What you will do -> Please copy every line of the data in which the string "none" appears.

Extracted information ->
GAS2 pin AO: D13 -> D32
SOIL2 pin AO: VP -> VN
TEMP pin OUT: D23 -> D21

...

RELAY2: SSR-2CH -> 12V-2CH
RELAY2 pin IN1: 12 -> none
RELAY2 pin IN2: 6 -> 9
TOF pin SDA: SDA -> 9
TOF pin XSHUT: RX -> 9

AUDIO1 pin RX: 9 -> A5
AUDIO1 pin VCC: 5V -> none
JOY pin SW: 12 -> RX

Written response ->
RELAY2 pin IN1: 12 -> none
AUDIO1 pin VCC: 5V -> none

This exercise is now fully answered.